┌────────
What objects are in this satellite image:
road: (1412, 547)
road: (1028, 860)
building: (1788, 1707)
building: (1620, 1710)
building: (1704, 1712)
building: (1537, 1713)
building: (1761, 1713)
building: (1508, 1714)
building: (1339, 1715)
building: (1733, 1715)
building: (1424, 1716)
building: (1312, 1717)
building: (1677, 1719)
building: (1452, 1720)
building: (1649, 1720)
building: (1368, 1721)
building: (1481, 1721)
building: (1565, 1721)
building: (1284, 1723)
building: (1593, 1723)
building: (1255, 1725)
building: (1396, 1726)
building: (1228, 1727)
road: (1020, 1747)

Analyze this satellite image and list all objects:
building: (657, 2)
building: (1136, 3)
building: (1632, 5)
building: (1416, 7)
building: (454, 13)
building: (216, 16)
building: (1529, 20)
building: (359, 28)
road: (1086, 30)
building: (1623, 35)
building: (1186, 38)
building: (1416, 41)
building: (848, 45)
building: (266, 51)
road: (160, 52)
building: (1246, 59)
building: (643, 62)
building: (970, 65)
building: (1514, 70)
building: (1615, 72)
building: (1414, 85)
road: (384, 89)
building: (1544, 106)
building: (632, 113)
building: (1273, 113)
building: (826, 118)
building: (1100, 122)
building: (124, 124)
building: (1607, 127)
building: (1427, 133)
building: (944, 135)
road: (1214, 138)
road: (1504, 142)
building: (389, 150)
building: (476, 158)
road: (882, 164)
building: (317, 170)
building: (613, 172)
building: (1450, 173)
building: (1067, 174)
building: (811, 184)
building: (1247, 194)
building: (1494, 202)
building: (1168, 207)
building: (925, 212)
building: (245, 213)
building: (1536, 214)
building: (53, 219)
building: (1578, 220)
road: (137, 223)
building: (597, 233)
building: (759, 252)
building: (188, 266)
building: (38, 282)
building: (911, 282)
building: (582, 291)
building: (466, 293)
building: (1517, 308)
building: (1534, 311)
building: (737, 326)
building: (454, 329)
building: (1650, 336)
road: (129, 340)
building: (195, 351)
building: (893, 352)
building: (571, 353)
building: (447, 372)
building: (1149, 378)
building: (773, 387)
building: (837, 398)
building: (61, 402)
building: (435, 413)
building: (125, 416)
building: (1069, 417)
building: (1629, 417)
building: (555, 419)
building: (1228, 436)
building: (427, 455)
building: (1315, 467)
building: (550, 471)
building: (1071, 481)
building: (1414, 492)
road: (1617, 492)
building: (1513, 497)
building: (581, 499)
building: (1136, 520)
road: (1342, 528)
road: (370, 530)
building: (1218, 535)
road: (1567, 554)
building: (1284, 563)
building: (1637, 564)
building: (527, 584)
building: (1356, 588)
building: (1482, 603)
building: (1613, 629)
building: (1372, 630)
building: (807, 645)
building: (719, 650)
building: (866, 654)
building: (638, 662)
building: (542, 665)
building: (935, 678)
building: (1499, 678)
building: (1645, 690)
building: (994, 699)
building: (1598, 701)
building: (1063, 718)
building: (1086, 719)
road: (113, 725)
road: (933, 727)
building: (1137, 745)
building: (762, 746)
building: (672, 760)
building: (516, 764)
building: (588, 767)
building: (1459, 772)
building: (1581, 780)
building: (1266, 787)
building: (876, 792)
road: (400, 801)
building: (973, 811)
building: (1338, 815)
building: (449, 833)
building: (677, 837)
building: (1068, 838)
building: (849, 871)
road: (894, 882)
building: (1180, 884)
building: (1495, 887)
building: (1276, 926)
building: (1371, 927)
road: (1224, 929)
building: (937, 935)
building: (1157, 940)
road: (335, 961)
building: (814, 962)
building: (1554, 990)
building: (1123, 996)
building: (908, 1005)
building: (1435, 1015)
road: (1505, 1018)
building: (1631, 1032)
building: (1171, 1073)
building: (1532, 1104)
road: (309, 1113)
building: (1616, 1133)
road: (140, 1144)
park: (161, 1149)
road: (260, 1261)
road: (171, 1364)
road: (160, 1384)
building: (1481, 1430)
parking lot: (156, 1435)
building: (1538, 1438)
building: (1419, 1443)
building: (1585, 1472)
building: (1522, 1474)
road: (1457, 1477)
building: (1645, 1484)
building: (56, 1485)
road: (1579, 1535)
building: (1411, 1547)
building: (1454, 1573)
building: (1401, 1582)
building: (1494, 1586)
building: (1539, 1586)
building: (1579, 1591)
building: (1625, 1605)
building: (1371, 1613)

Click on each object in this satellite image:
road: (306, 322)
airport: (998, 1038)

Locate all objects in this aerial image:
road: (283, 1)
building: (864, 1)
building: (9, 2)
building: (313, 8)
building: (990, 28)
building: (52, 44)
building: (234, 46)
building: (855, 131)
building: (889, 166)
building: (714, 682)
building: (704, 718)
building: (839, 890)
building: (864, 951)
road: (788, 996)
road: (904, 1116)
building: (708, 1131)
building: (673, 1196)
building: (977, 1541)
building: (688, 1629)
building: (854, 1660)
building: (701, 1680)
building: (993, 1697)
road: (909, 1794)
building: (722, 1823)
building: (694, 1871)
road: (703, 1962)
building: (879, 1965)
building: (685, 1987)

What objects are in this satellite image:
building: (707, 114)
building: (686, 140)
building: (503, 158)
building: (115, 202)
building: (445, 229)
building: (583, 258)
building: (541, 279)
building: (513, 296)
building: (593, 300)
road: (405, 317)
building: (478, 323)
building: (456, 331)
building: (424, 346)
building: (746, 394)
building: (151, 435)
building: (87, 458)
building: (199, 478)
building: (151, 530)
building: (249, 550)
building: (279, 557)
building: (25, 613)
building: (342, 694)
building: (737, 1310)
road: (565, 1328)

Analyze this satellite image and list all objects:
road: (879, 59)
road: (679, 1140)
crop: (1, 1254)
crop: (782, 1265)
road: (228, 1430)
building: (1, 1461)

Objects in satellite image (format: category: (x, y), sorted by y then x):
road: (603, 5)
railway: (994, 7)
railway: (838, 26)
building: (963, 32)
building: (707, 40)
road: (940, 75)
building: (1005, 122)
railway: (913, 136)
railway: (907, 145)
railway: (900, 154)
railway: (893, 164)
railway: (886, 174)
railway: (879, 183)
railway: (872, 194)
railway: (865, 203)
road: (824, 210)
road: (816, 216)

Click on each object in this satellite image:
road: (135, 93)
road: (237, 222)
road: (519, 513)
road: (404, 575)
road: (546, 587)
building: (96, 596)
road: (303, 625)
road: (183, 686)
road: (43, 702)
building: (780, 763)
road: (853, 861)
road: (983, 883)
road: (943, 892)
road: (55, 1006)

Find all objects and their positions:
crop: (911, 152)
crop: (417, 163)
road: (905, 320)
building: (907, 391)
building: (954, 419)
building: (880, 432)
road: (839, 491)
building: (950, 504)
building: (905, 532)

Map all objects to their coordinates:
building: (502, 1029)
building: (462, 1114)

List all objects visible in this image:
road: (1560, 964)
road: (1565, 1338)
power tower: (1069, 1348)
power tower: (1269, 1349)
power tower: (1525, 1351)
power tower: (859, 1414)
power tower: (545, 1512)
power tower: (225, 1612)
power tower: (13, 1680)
└────────
■ Task requirements
All of the records above are to be printed again exactly as they appear.

■ Reply to the exercise
What objects are in this satellite image:
road: (1412, 547)
road: (1028, 860)
building: (1788, 1707)
building: (1620, 1710)
building: (1704, 1712)
building: (1537, 1713)
building: (1761, 1713)
building: (1508, 1714)
building: (1339, 1715)
building: (1733, 1715)
building: (1424, 1716)
building: (1312, 1717)
building: (1677, 1719)
building: (1452, 1720)
building: (1649, 1720)
building: (1368, 1721)
building: (1481, 1721)
building: (1565, 1721)
building: (1284, 1723)
building: (1593, 1723)
building: (1255, 1725)
building: (1396, 1726)
building: (1228, 1727)
road: (1020, 1747)

Analyze this satellite image and list all objects:
building: (657, 2)
building: (1136, 3)
building: (1632, 5)
building: (1416, 7)
building: (454, 13)
building: (216, 16)
building: (1529, 20)
building: (359, 28)
road: (1086, 30)
building: (1623, 35)
building: (1186, 38)
building: (1416, 41)
building: (848, 45)
building: (266, 51)
road: (160, 52)
building: (1246, 59)
building: (643, 62)
building: (970, 65)
building: (1514, 70)
building: (1615, 72)
building: (1414, 85)
road: (384, 89)
building: (1544, 106)
building: (632, 113)
building: (1273, 113)
building: (826, 118)
building: (1100, 122)
building: (124, 124)
building: (1607, 127)
building: (1427, 133)
building: (944, 135)
road: (1214, 138)
road: (1504, 142)
building: (389, 150)
building: (476, 158)
road: (882, 164)
building: (317, 170)
building: (613, 172)
building: (1450, 173)
building: (1067, 174)
building: (811, 184)
building: (1247, 194)
building: (1494, 202)
building: (1168, 207)
building: (925, 212)
building: (245, 213)
building: (1536, 214)
building: (53, 219)
building: (1578, 220)
road: (137, 223)
building: (597, 233)
building: (759, 252)
building: (188, 266)
building: (38, 282)
building: (911, 282)
building: (582, 291)
building: (466, 293)
building: (1517, 308)
building: (1534, 311)
building: (737, 326)
building: (454, 329)
building: (1650, 336)
road: (129, 340)
building: (195, 351)
building: (893, 352)
building: (571, 353)
building: (447, 372)
building: (1149, 378)
building: (773, 387)
building: (837, 398)
building: (61, 402)
building: (435, 413)
building: (125, 416)
building: (1069, 417)
building: (1629, 417)
building: (555, 419)
building: (1228, 436)
building: (427, 455)
building: (1315, 467)
building: (550, 471)
building: (1071, 481)
building: (1414, 492)
road: (1617, 492)
building: (1513, 497)
building: (581, 499)
building: (1136, 520)
road: (1342, 528)
road: (370, 530)
building: (1218, 535)
road: (1567, 554)
building: (1284, 563)
building: (1637, 564)
building: (527, 584)
building: (1356, 588)
building: (1482, 603)
building: (1613, 629)
building: (1372, 630)
building: (807, 645)
building: (719, 650)
building: (866, 654)
building: (638, 662)
building: (542, 665)
building: (935, 678)
building: (1499, 678)
building: (1645, 690)
building: (994, 699)
building: (1598, 701)
building: (1063, 718)
building: (1086, 719)
road: (113, 725)
road: (933, 727)
building: (1137, 745)
building: (762, 746)
building: (672, 760)
building: (516, 764)
building: (588, 767)
building: (1459, 772)
building: (1581, 780)
building: (1266, 787)
building: (876, 792)
road: (400, 801)
building: (973, 811)
building: (1338, 815)
building: (449, 833)
building: (677, 837)
building: (1068, 838)
building: (849, 871)
road: (894, 882)
building: (1180, 884)
building: (1495, 887)
building: (1276, 926)
building: (1371, 927)
road: (1224, 929)
building: (937, 935)
building: (1157, 940)
road: (335, 961)
building: (814, 962)
building: (1554, 990)
building: (1123, 996)
building: (908, 1005)
building: (1435, 1015)
road: (1505, 1018)
building: (1631, 1032)
building: (1171, 1073)
building: (1532, 1104)
road: (309, 1113)
building: (1616, 1133)
road: (140, 1144)
park: (161, 1149)
road: (260, 1261)
road: (171, 1364)
road: (160, 1384)
building: (1481, 1430)
parking lot: (156, 1435)
building: (1538, 1438)
building: (1419, 1443)
building: (1585, 1472)
building: (1522, 1474)
road: (1457, 1477)
building: (1645, 1484)
building: (56, 1485)
road: (1579, 1535)
building: (1411, 1547)
building: (1454, 1573)
building: (1401, 1582)
building: (1494, 1586)
building: (1539, 1586)
building: (1579, 1591)
building: (1625, 1605)
building: (1371, 1613)

Click on each object in this satellite image:
road: (306, 322)
airport: (998, 1038)

Locate all objects in this aerial image:
road: (283, 1)
building: (864, 1)
building: (9, 2)
building: (313, 8)
building: (990, 28)
building: (52, 44)
building: (234, 46)
building: (855, 131)
building: (889, 166)
building: (714, 682)
building: (704, 718)
building: (839, 890)
building: (864, 951)
road: (788, 996)
road: (904, 1116)
building: (708, 1131)
building: (673, 1196)
building: (977, 1541)
building: (688, 1629)
building: (854, 1660)
building: (701, 1680)
building: (993, 1697)
road: (909, 1794)
building: (722, 1823)
building: (694, 1871)
road: (703, 1962)
building: (879, 1965)
building: (685, 1987)

What objects are in this satellite image:
building: (707, 114)
building: (686, 140)
building: (503, 158)
building: (115, 202)
building: (445, 229)
building: (583, 258)
building: (541, 279)
building: (513, 296)
building: (593, 300)
road: (405, 317)
building: (478, 323)
building: (456, 331)
building: (424, 346)
building: (746, 394)
building: (151, 435)
building: (87, 458)
building: (199, 478)
building: (151, 530)
building: (249, 550)
building: (279, 557)
building: (25, 613)
building: (342, 694)
building: (737, 1310)
road: (565, 1328)

Analyze this satellite image and list all objects:
road: (879, 59)
road: (679, 1140)
crop: (1, 1254)
crop: (782, 1265)
road: (228, 1430)
building: (1, 1461)

Objects in satellite image (format: category: (x, y), sorted by y then x):
road: (603, 5)
railway: (994, 7)
railway: (838, 26)
building: (963, 32)
building: (707, 40)
road: (940, 75)
building: (1005, 122)
railway: (913, 136)
railway: (907, 145)
railway: (900, 154)
railway: (893, 164)
railway: (886, 174)
railway: (879, 183)
railway: (872, 194)
railway: (865, 203)
road: (824, 210)
road: (816, 216)

Click on each object in this satellite image:
road: (135, 93)
road: (237, 222)
road: (519, 513)
road: (404, 575)
road: (546, 587)
building: (96, 596)
road: (303, 625)
road: (183, 686)
road: (43, 702)
building: (780, 763)
road: (853, 861)
road: (983, 883)
road: (943, 892)
road: (55, 1006)

Find all objects and their positions:
crop: (911, 152)
crop: (417, 163)
road: (905, 320)
building: (907, 391)
building: (954, 419)
building: (880, 432)
road: (839, 491)
building: (950, 504)
building: (905, 532)

Map all objects to their coordinates:
building: (502, 1029)
building: (462, 1114)

List all objects visible in this image:
road: (1560, 964)
road: (1565, 1338)
power tower: (1069, 1348)
power tower: (1269, 1349)
power tower: (1525, 1351)
power tower: (859, 1414)
power tower: (545, 1512)
power tower: (225, 1612)
power tower: (13, 1680)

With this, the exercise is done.